[DESCRIPTION OF THE TASK] The whole listing is to be repeated exactly. Add nothing.

[EXERCISE MATERIAL]
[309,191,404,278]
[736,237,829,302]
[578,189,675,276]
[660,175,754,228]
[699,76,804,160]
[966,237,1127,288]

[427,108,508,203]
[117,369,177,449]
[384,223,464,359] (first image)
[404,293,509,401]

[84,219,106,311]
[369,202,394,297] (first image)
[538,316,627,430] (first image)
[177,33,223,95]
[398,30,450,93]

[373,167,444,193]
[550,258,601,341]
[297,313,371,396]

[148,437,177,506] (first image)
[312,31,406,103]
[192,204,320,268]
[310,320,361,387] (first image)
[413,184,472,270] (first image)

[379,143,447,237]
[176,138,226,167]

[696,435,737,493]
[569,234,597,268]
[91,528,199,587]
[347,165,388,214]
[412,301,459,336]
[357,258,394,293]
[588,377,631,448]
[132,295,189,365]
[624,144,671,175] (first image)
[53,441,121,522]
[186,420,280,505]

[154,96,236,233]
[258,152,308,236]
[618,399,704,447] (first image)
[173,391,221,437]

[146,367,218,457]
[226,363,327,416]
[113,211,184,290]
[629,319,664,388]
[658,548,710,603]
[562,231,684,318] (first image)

[SOLUTION TO THIS PROBLEM]
[309,191,404,278]
[736,237,829,302]
[578,189,675,276]
[660,175,754,228]
[699,76,804,160]
[966,237,1127,288]

[427,108,508,203]
[117,369,177,449]
[384,223,464,359] (first image)
[404,293,509,401]

[84,219,106,311]
[369,202,394,297] (first image)
[538,316,627,430] (first image)
[177,33,223,95]
[398,30,450,93]

[373,167,444,193]
[550,258,601,341]
[297,313,371,396]

[148,437,177,506] (first image)
[312,31,406,103]
[192,204,320,268]
[310,320,361,387] (first image)
[413,184,472,270] (first image)

[379,143,447,237]
[176,138,226,167]

[696,435,737,493]
[569,234,597,268]
[91,528,199,587]
[347,165,388,214]
[412,301,459,336]
[357,258,394,293]
[588,377,631,448]
[132,295,189,365]
[624,144,671,175] (first image)
[53,441,121,522]
[186,420,280,505]

[154,96,236,233]
[258,152,308,236]
[618,399,704,447] (first image)
[173,391,221,437]

[146,367,218,457]
[226,363,327,416]
[113,211,184,290]
[629,319,664,388]
[658,548,710,603]
[562,231,684,318] (first image)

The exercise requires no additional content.